** Opening RECORDS TO USE block **

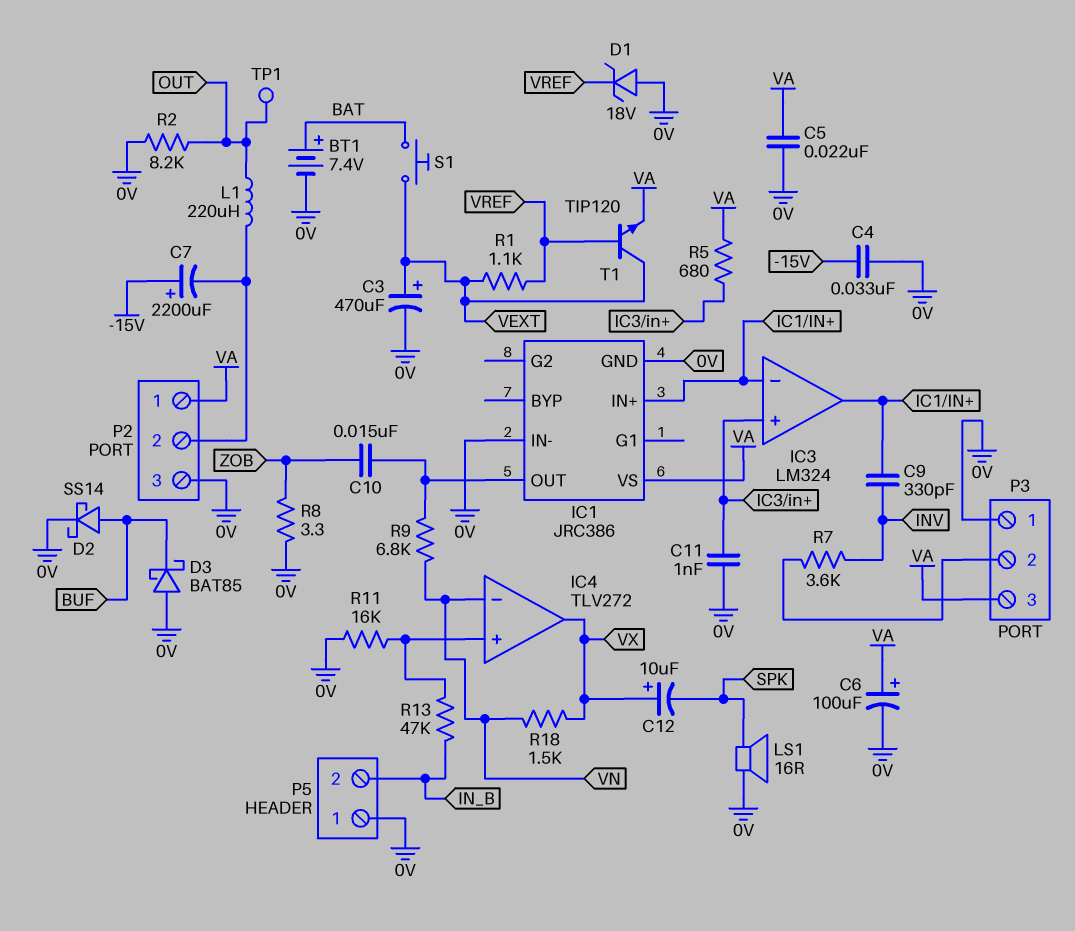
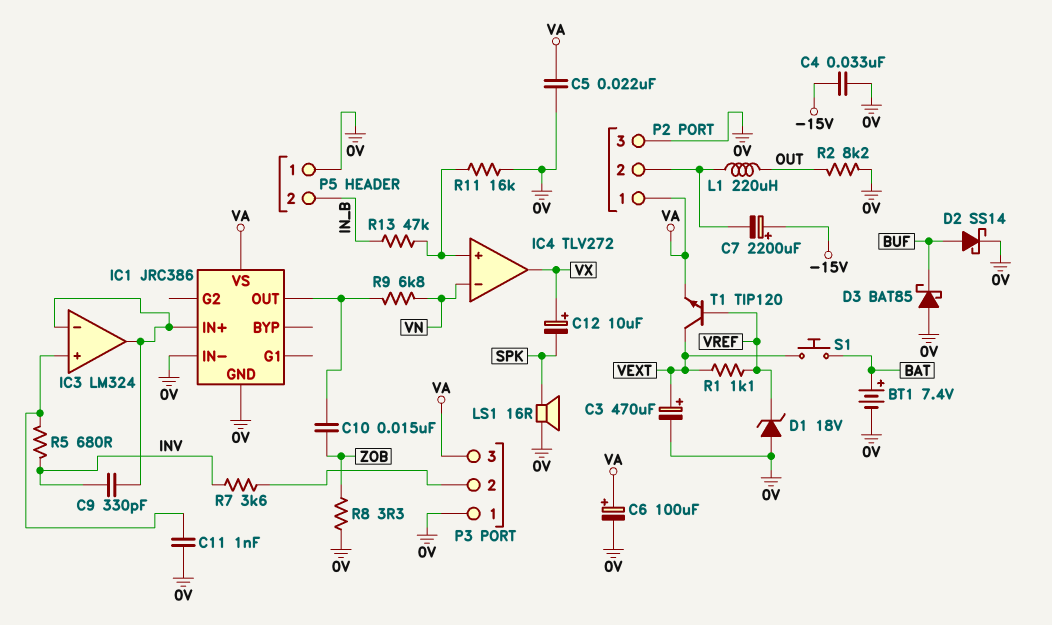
R5: 680 (IC3/in+, VA) -> 680 (IC3/in+, INV)
R18: 1.5k (VN, VX) -> none
TP1: test point (OUT) -> none

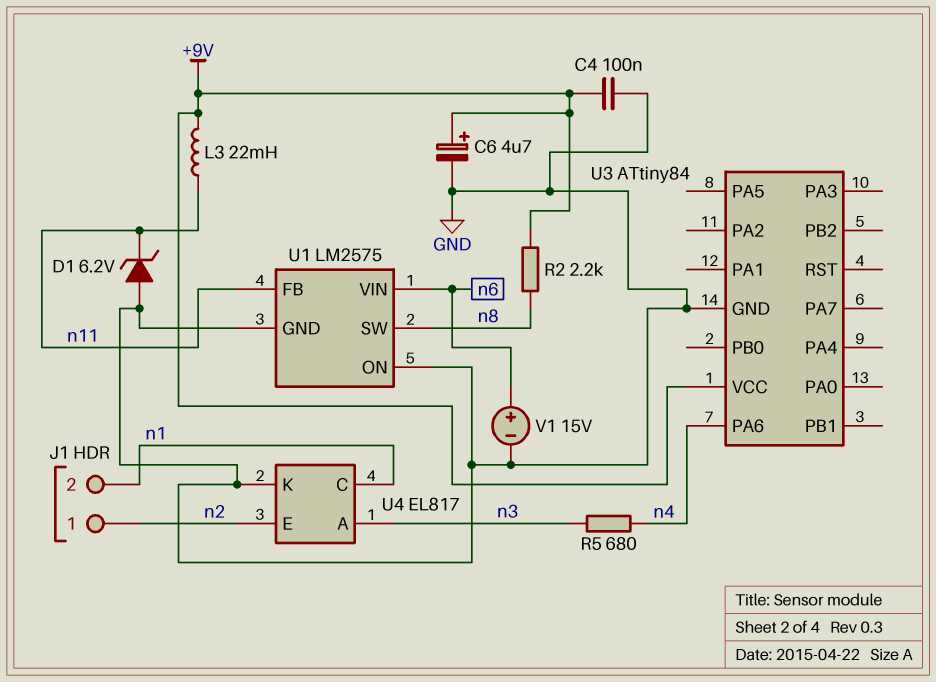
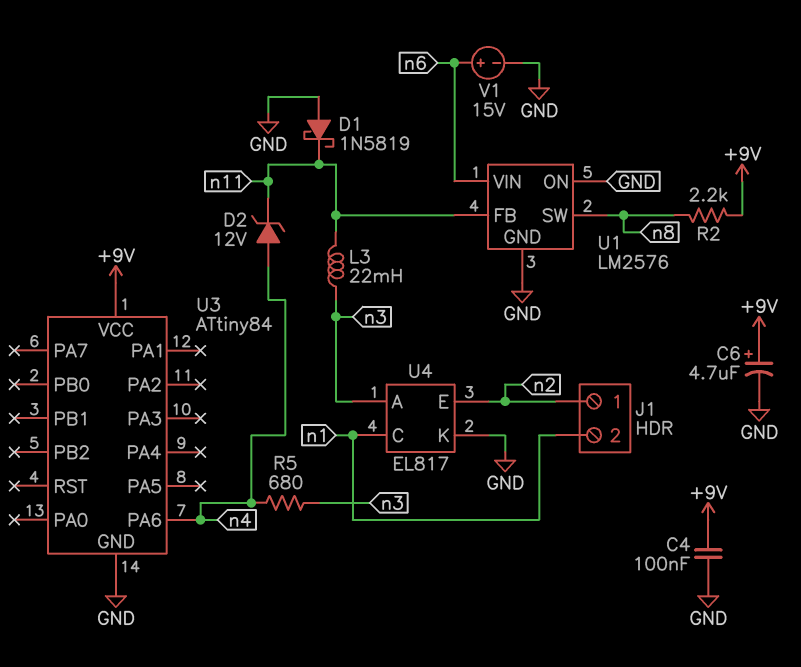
D1: zener 6.2V (A GND, K n11) -> schottky 1N5819 (A GND, K n11)
D2: none -> zener 12V (A n4, K n11)
L3: 22mH (+9V, n11) -> 22mH (n3, n11)
U1: LM2575 -> LM2576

** Closing RECORDS TO USE block **

Your reply must be one number, namely the count of lines above that hold the string "zener".

### EXERCISE ANSWER
2